What needs to be done:
Write out the records that follow exactly. Do not include pictures.

Coordinate-based object records:
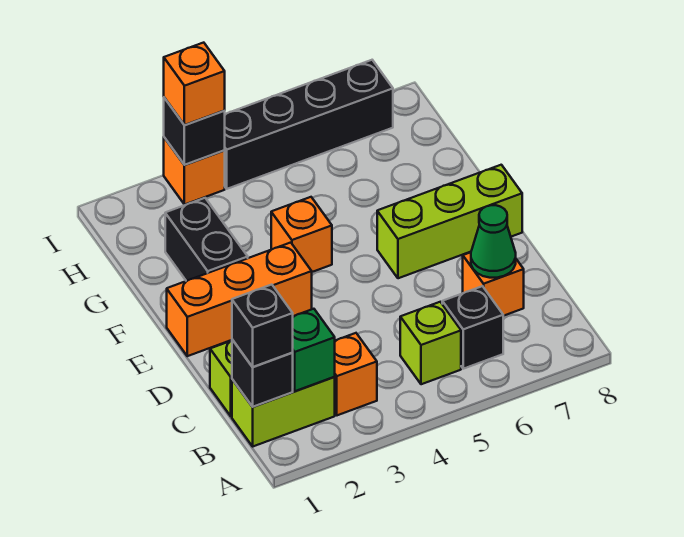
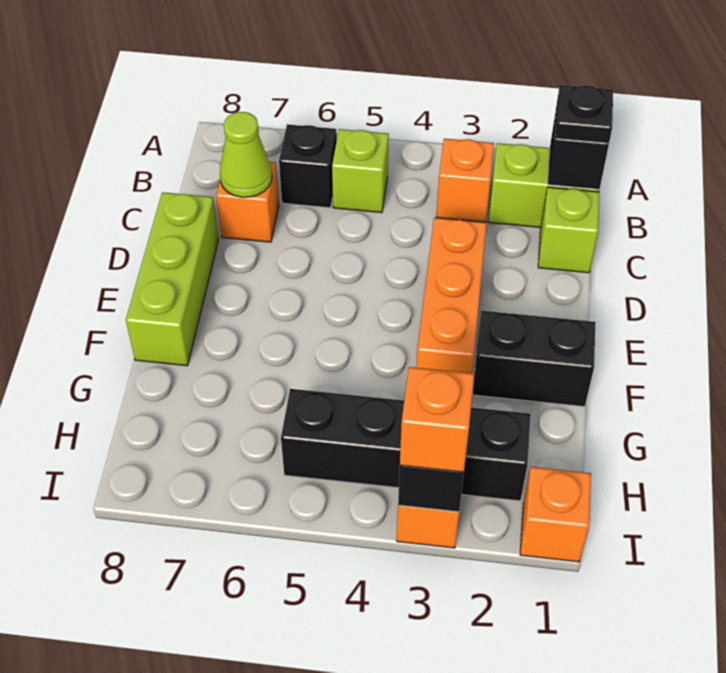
black brick B1 level 3 -> black plate B1 level 3
green brick B2 level 2 -> none
green cone C7 level 2 -> lime cone C7 level 2
orange brick E1:E3 level 1 -> orange brick D3:F3 level 1
lime brick E6:E8 level 1 -> lime brick D8:F8 level 1
black brick F2:G2 level 1 -> black brick F1:F2 level 1
orange brick F4 level 1 -> orange brick I1 level 1
black brick I4:I7 level 1 -> black brick H2:H5 level 1

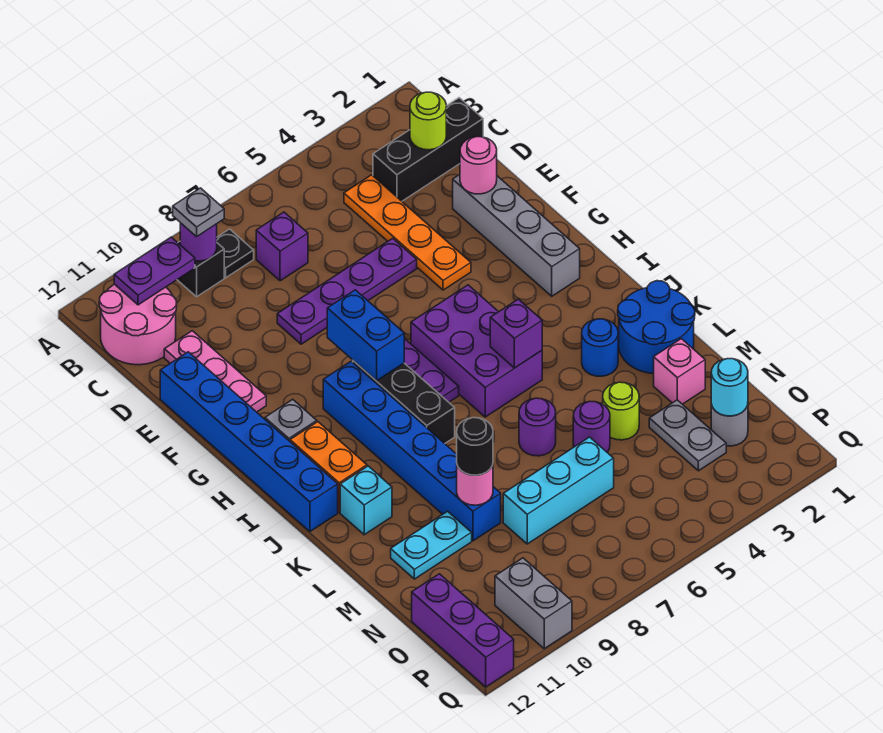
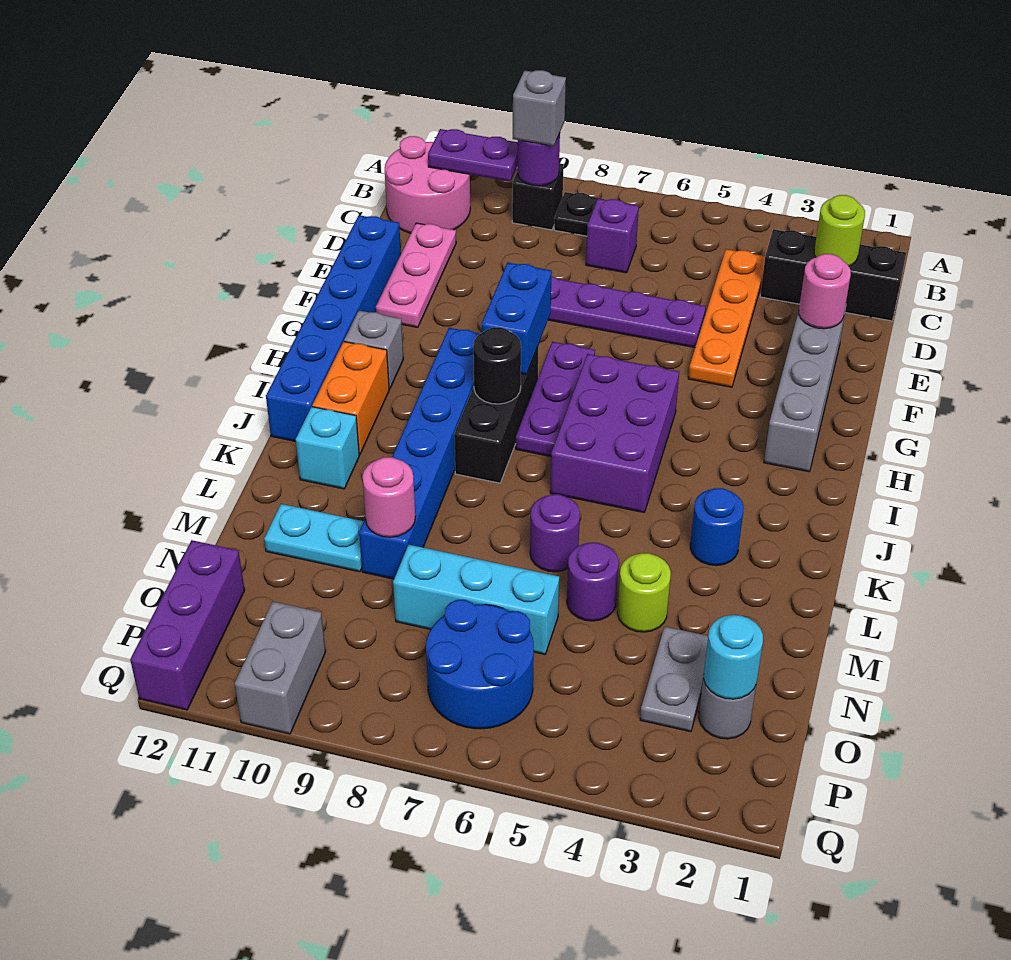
grey plate B9 level 3 -> grey brick B9 level 3
purple brick J5 level 2 -> none
blue round brick K1:L2 level 1 -> blue round brick O6:P7 level 1
pink brick M2 level 1 -> none
black round brick M9 level 3 -> black round brick I8 level 2

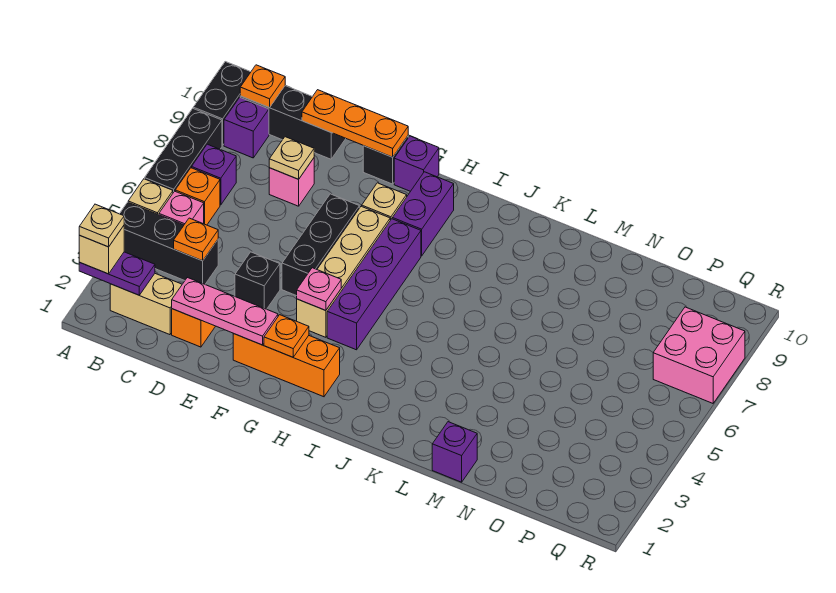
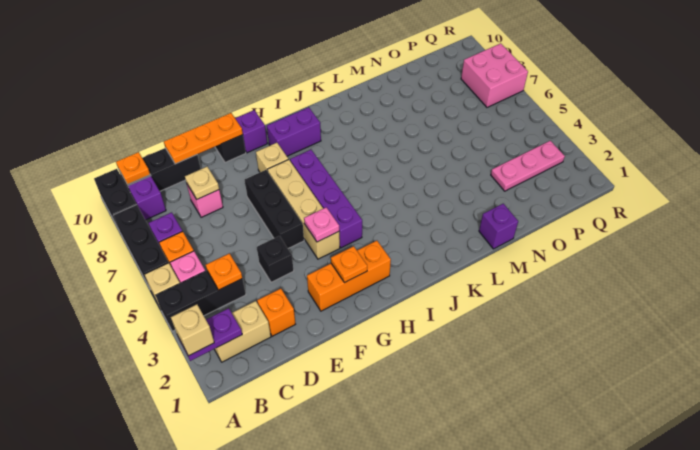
tan plate A2 level 4 -> none
pink plate D2:F2 level 2 -> pink plate O3:Q3 level 1
purple brick H8:H9 level 1 -> purple brick H9:I9 level 1

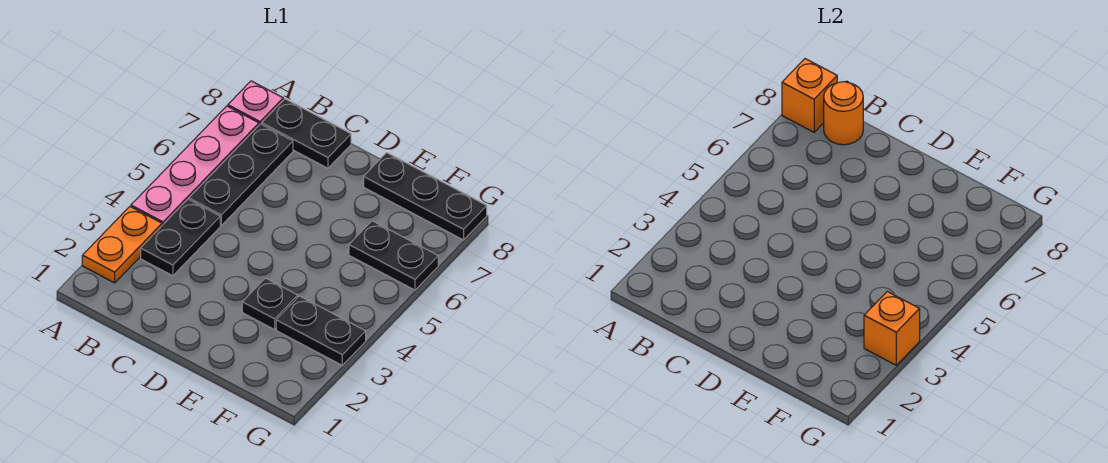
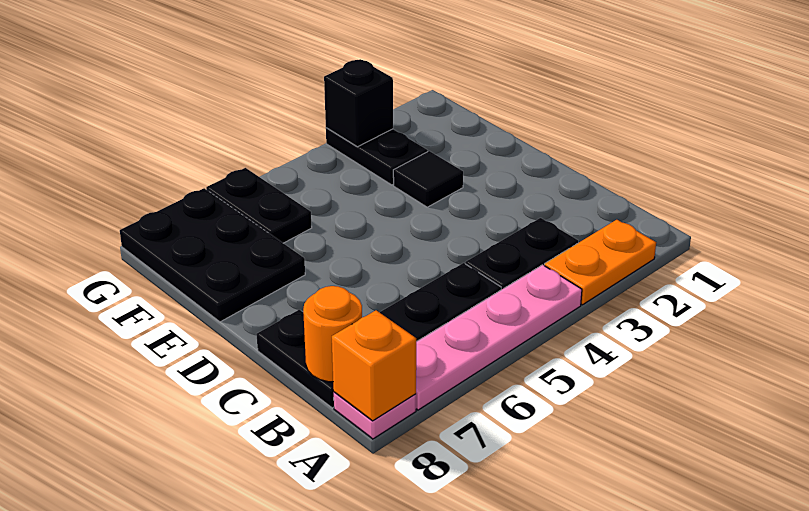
black plate E3 level 1 -> black tile E3 level 1
black plate E8:G8 level 1 -> black plate E7:G8 level 1
orange brick G3 level 2 -> black brick G3 level 2

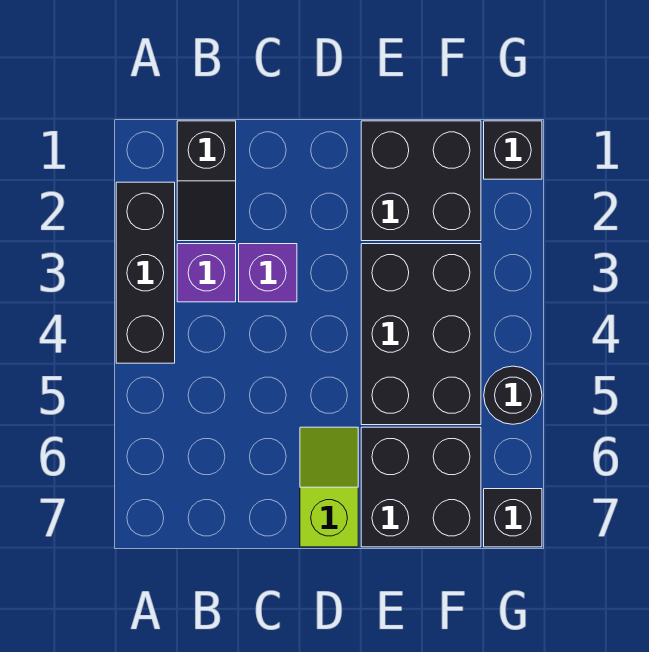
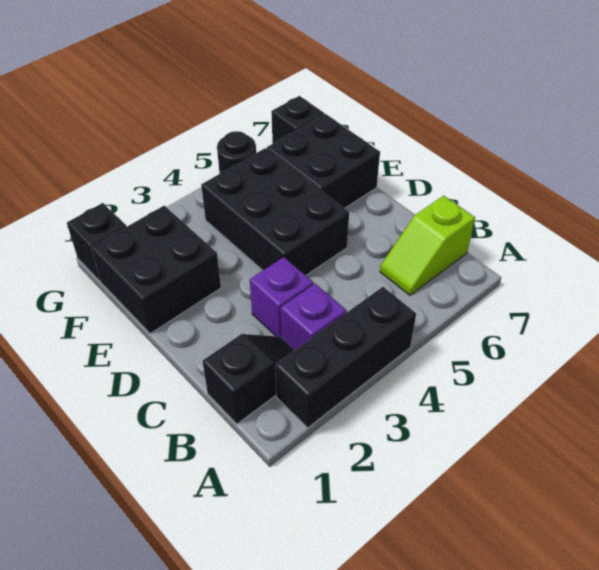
lime slope D6:D7 level 1 top 7 -> lime slope B6:B7 level 1 top 7
black brick E3:F5 level 1 -> black brick D4:F5 level 1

Task output:
black brick B1 level 3 -> black plate B1 level 3
green brick B2 level 2 -> none
green cone C7 level 2 -> lime cone C7 level 2
orange brick E1:E3 level 1 -> orange brick D3:F3 level 1
lime brick E6:E8 level 1 -> lime brick D8:F8 level 1
black brick F2:G2 level 1 -> black brick F1:F2 level 1
orange brick F4 level 1 -> orange brick I1 level 1
black brick I4:I7 level 1 -> black brick H2:H5 level 1

grey plate B9 level 3 -> grey brick B9 level 3
purple brick J5 level 2 -> none
blue round brick K1:L2 level 1 -> blue round brick O6:P7 level 1
pink brick M2 level 1 -> none
black round brick M9 level 3 -> black round brick I8 level 2

tan plate A2 level 4 -> none
pink plate D2:F2 level 2 -> pink plate O3:Q3 level 1
purple brick H8:H9 level 1 -> purple brick H9:I9 level 1

black plate E3 level 1 -> black tile E3 level 1
black plate E8:G8 level 1 -> black plate E7:G8 level 1
orange brick G3 level 2 -> black brick G3 level 2

lime slope D6:D7 level 1 top 7 -> lime slope B6:B7 level 1 top 7
black brick E3:F5 level 1 -> black brick D4:F5 level 1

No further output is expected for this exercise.